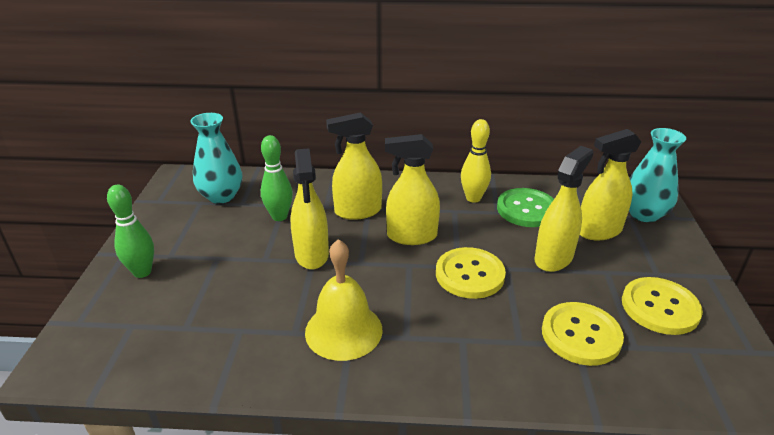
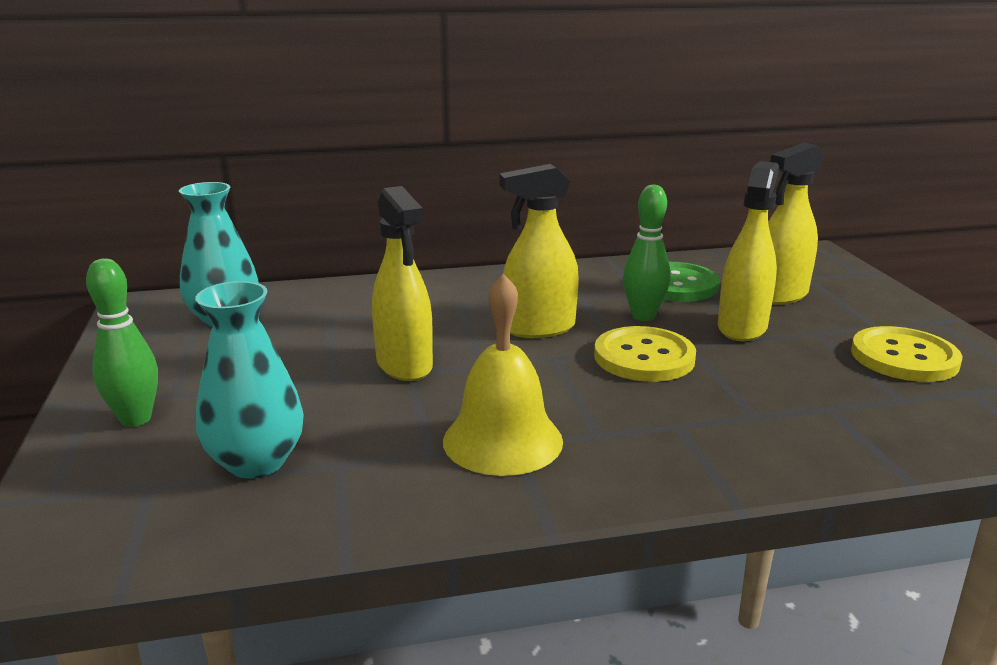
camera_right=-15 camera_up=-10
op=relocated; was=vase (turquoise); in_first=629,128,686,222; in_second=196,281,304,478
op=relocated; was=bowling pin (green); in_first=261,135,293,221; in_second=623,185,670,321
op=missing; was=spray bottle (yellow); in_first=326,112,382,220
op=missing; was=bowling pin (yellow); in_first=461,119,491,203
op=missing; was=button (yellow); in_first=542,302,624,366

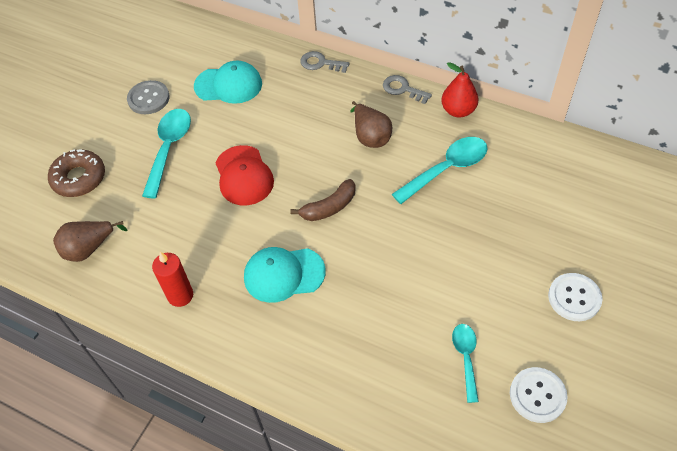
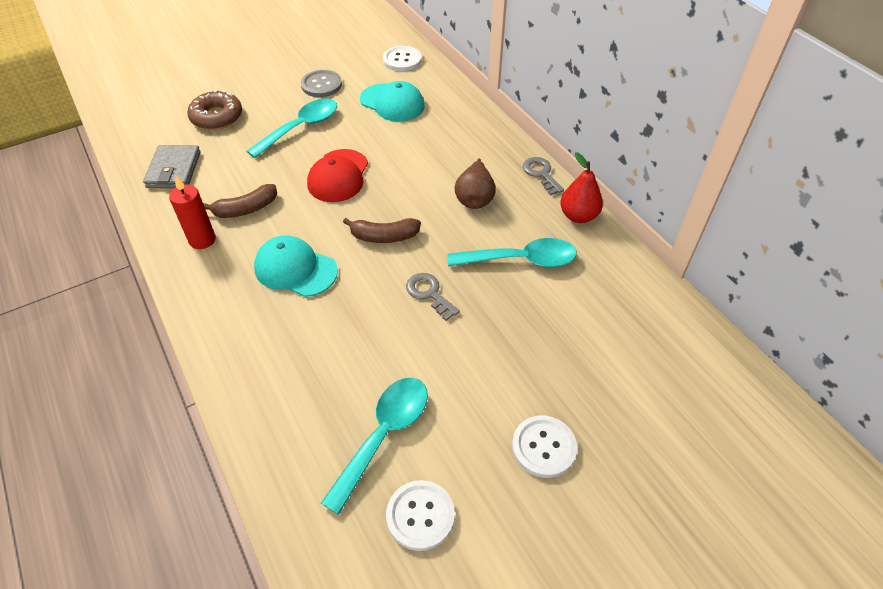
camera_right=30 camera_up=-5
op=exchanged; was=pear (brown); now=wallet (grey); in_first=53,221,128,262; in_second=143,145,201,188
op=appeared; now=banana (brown); in_second=203,184,277,218
op=size; was=spoon (turquoise); in_first=452,324,479,403; in_second=321,378,428,515; ratio=1.63
op=appeared; now=button (white); in_second=383,46,422,71
op=relocated; was=key (grey); in_first=300,51,349,73; in_second=406,273,460,321

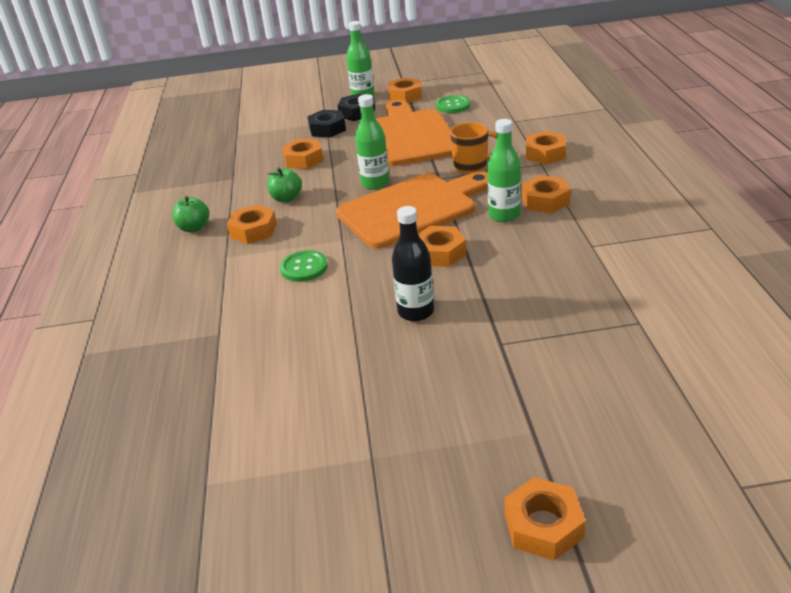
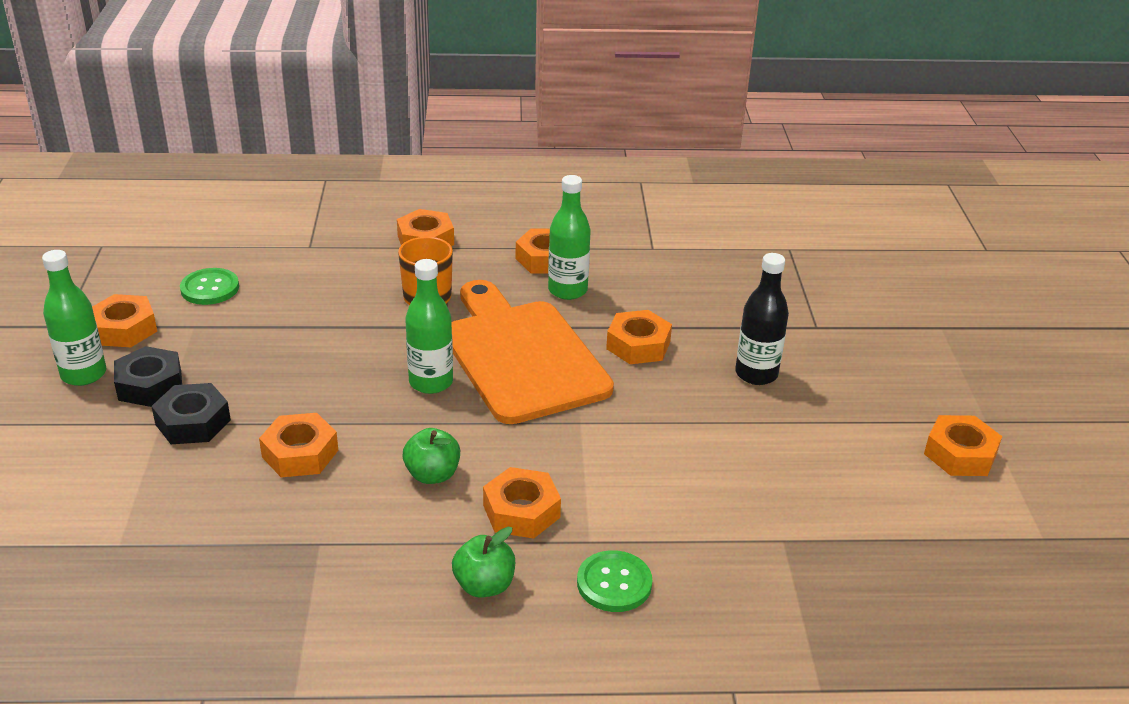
camera_right=-90 camera_up=0
op=relocated; was=button (green); in_first=280,250,328,282; in_second=577,550,652,612
op=relocated; was=nut (orange); in_first=505,477,585,561; in_second=924,415,1002,476
op=missing; was=cutting board (orange); in_first=376,100,452,166

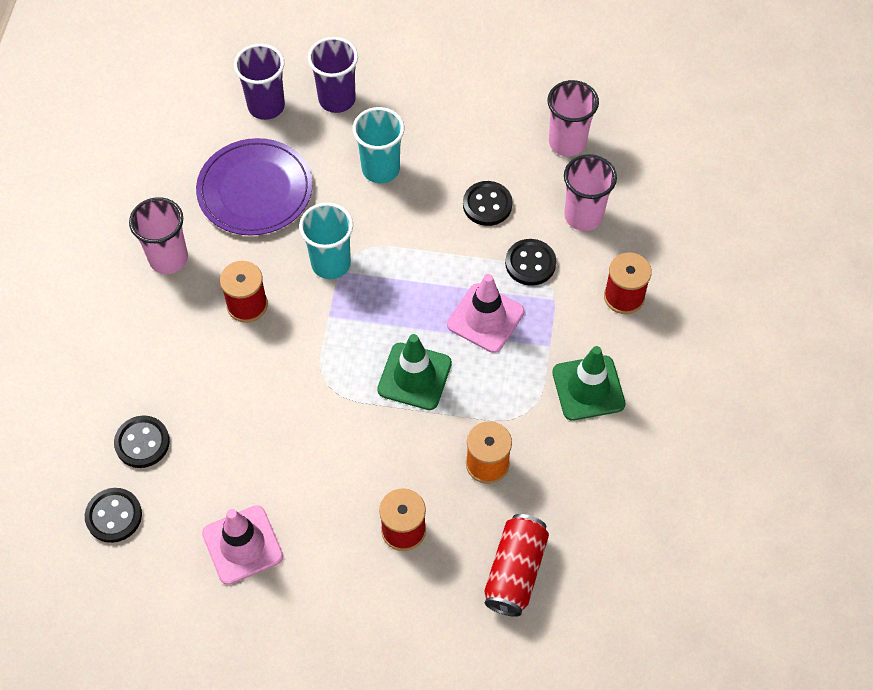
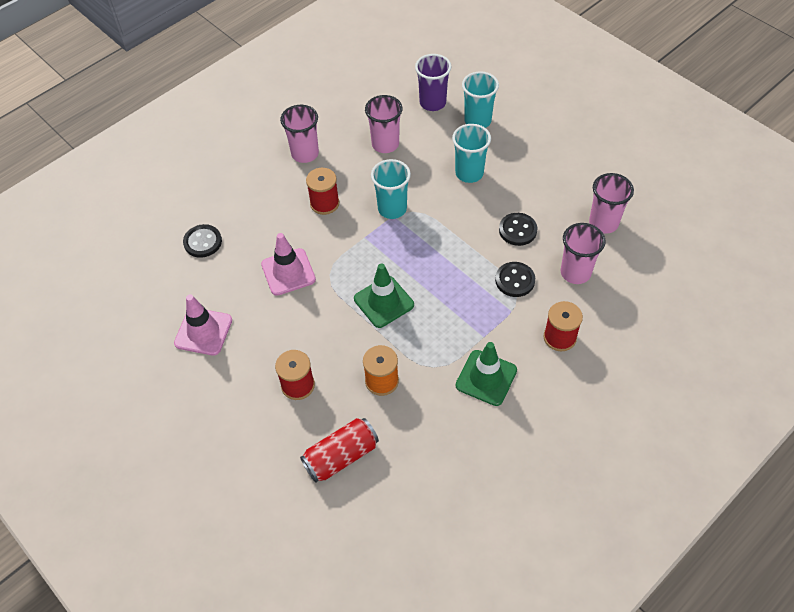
camera_right=40 camera_up=-5
op=relocated; was=traffic cone (pink); in_first=447,274,525,353; in_second=261,233,316,296
op=exchanged; was=plate (purple); now=cup (pink); in_first=196,138,313,236; in_second=365,95,403,153
op=colour; was=cup (purple); now=cup (turquoise); in_first=308,37,358,113; in_second=462,71,499,128
op=missing; was=button (black); in_first=85,488,142,543

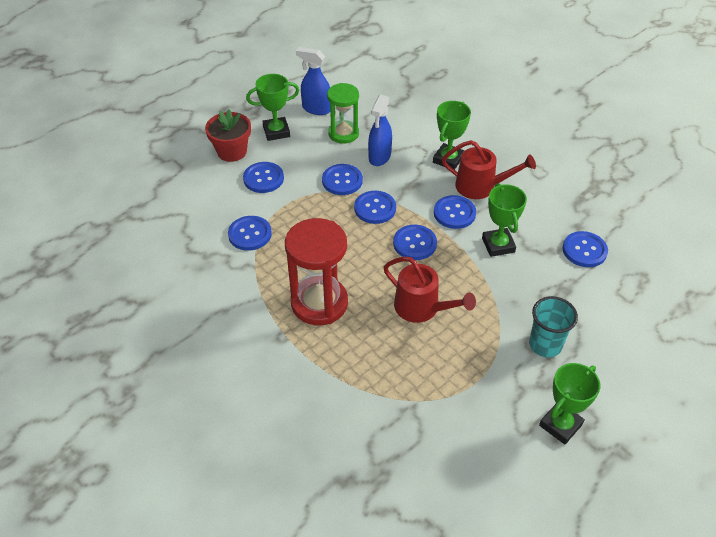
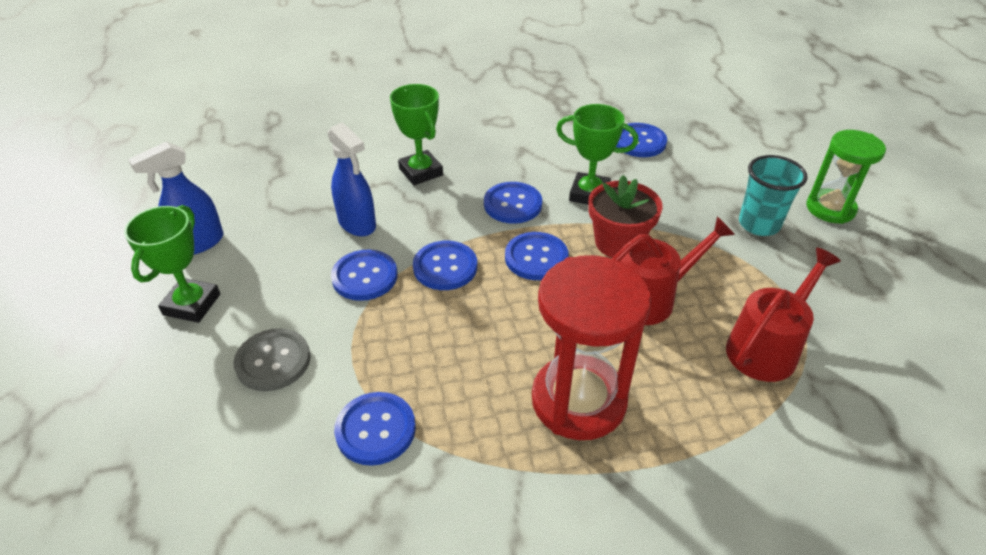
camera_right=-60 camera_up=-5
op=colour; was=button (blue); now=button (grey); in_first=243,162,284,193; in_second=233,328,311,391
op=relocated; was=flower pot (red); in_first=205,110,251,162; in_second=588,175,663,258
op=relocated; was=watering can (red); in_first=442,140,536,199; in_second=726,248,841,382
op=relocated; was=hourglass (green); in_first=327,83,359,144; in_second=806,130,886,224
op=missing; was=trophy (green); in_first=539,363,600,444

Exercise aim> Restate all entries above exactly, but not the images.

Output for this exercise>
camera_right=-15 camera_up=-10
op=relocated; was=vase (turquoise); in_first=629,128,686,222; in_second=196,281,304,478
op=relocated; was=bowling pin (green); in_first=261,135,293,221; in_second=623,185,670,321
op=missing; was=spray bottle (yellow); in_first=326,112,382,220
op=missing; was=bowling pin (yellow); in_first=461,119,491,203
op=missing; was=button (yellow); in_first=542,302,624,366

camera_right=30 camera_up=-5
op=exchanged; was=pear (brown); now=wallet (grey); in_first=53,221,128,262; in_second=143,145,201,188
op=appeared; now=banana (brown); in_second=203,184,277,218
op=size; was=spoon (turquoise); in_first=452,324,479,403; in_second=321,378,428,515; ratio=1.63
op=appeared; now=button (white); in_second=383,46,422,71
op=relocated; was=key (grey); in_first=300,51,349,73; in_second=406,273,460,321

camera_right=-90 camera_up=0
op=relocated; was=button (green); in_first=280,250,328,282; in_second=577,550,652,612
op=relocated; was=nut (orange); in_first=505,477,585,561; in_second=924,415,1002,476
op=missing; was=cutting board (orange); in_first=376,100,452,166

camera_right=40 camera_up=-5
op=relocated; was=traffic cone (pink); in_first=447,274,525,353; in_second=261,233,316,296
op=exchanged; was=plate (purple); now=cup (pink); in_first=196,138,313,236; in_second=365,95,403,153
op=colour; was=cup (purple); now=cup (turquoise); in_first=308,37,358,113; in_second=462,71,499,128
op=missing; was=button (black); in_first=85,488,142,543

camera_right=-60 camera_up=-5
op=colour; was=button (blue); now=button (grey); in_first=243,162,284,193; in_second=233,328,311,391
op=relocated; was=flower pot (red); in_first=205,110,251,162; in_second=588,175,663,258
op=relocated; was=watering can (red); in_first=442,140,536,199; in_second=726,248,841,382
op=relocated; was=hourglass (green); in_first=327,83,359,144; in_second=806,130,886,224
op=missing; was=trophy (green); in_first=539,363,600,444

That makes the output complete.